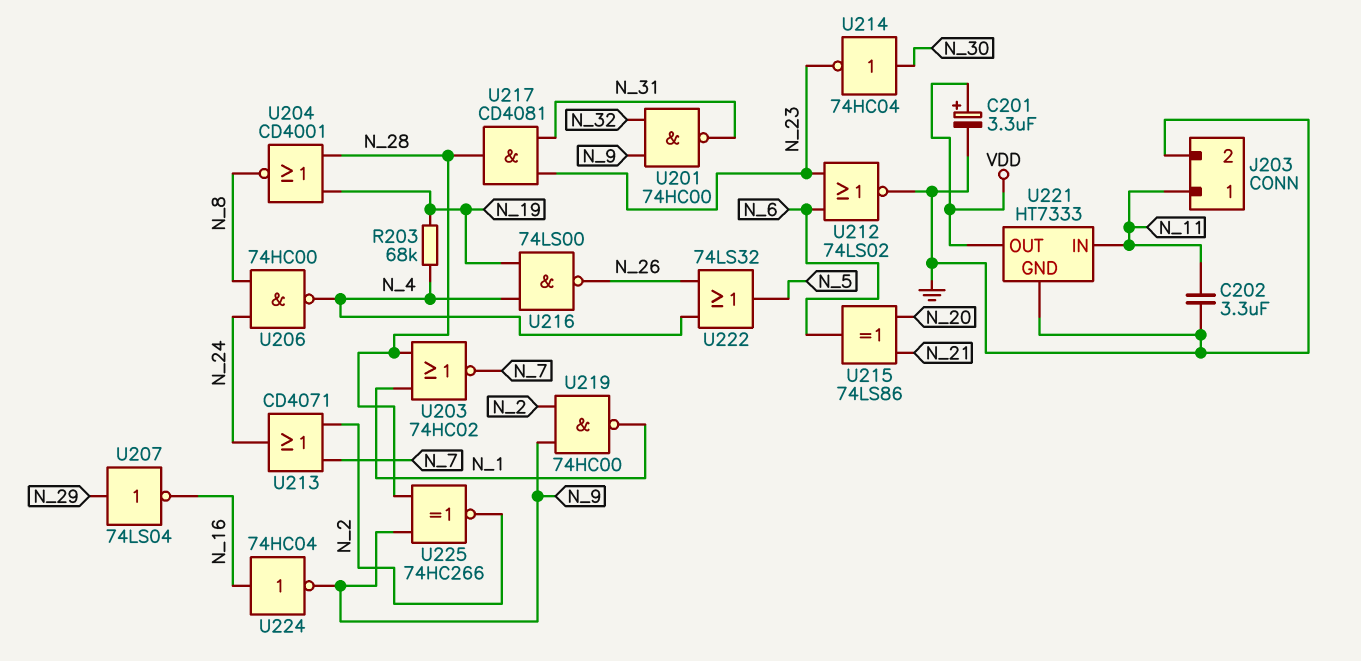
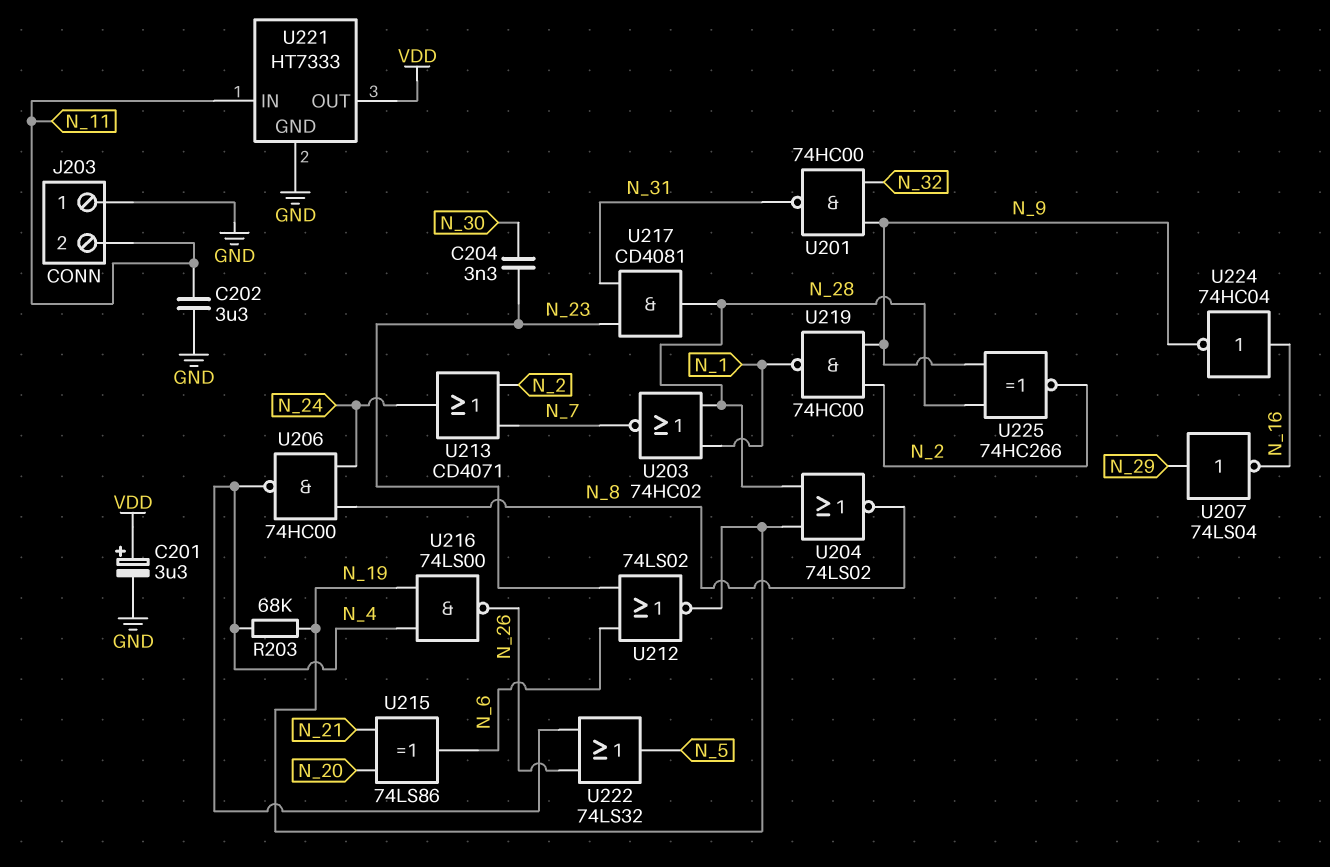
C204: none -> 3.3nF (N_23, N_30)
J203 pin 1: N_11 -> GND
J203 pin 2: GND -> N_11
U204: NOR CD4001 (in N_19, in N_28, out N_8) -> NOR 74LS02 (in N_19, in N_28, out N_8)
U212: NOR 74LS02 (in N_6, in N_23, out GND) -> NOR 74LS02 (in N_6, in N_23, out N_19)
U214: NOT 74HC04 (in N_30, out N_23) -> none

▸ **Task details**:
Pictures are to be left out. Everything else in the records above gets repeated exactly.

▸ **Solution for this task**:
C204: none -> 3.3nF (N_23, N_30)
J203 pin 1: N_11 -> GND
J203 pin 2: GND -> N_11
U204: NOR CD4001 (in N_19, in N_28, out N_8) -> NOR 74LS02 (in N_19, in N_28, out N_8)
U212: NOR 74LS02 (in N_6, in N_23, out GND) -> NOR 74LS02 (in N_6, in N_23, out N_19)
U214: NOT 74HC04 (in N_30, out N_23) -> none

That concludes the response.